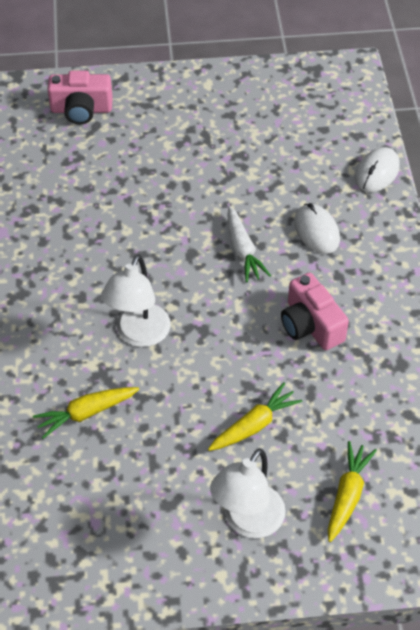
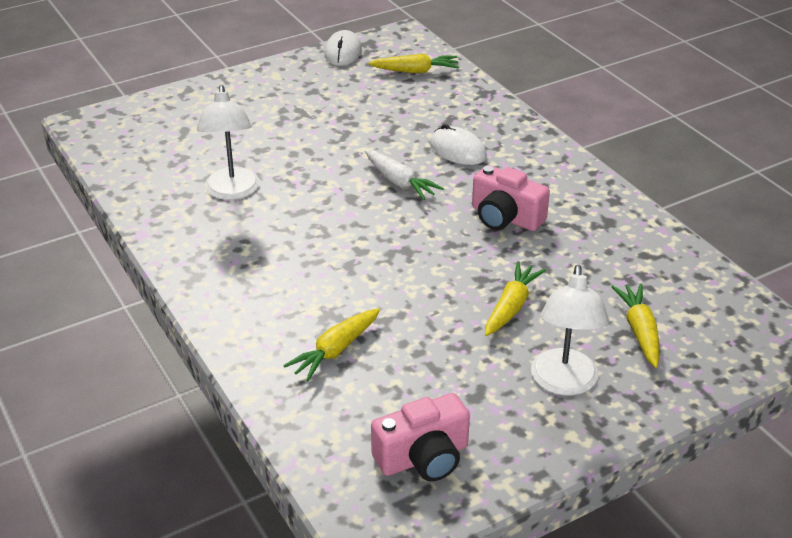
camera: 25 degrees left, 15 degrees down
(81, 110) = (161, 122): pink camera -> pink camera (423, 457)
(139, 335) = (344, 272): white lamp -> white lamp (232, 192)
(337, 119) = (415, 71): none -> yellow carrot
(377, 172) = (479, 97): white mouse -> white mouse (343, 52)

--------------------------------

Take the data above and set it down exactly, images excluded.

camera: 25 degrees left, 15 degrees down
(81, 110) = (161, 122): pink camera -> pink camera (423, 457)
(139, 335) = (344, 272): white lamp -> white lamp (232, 192)
(337, 119) = (415, 71): none -> yellow carrot
(377, 172) = (479, 97): white mouse -> white mouse (343, 52)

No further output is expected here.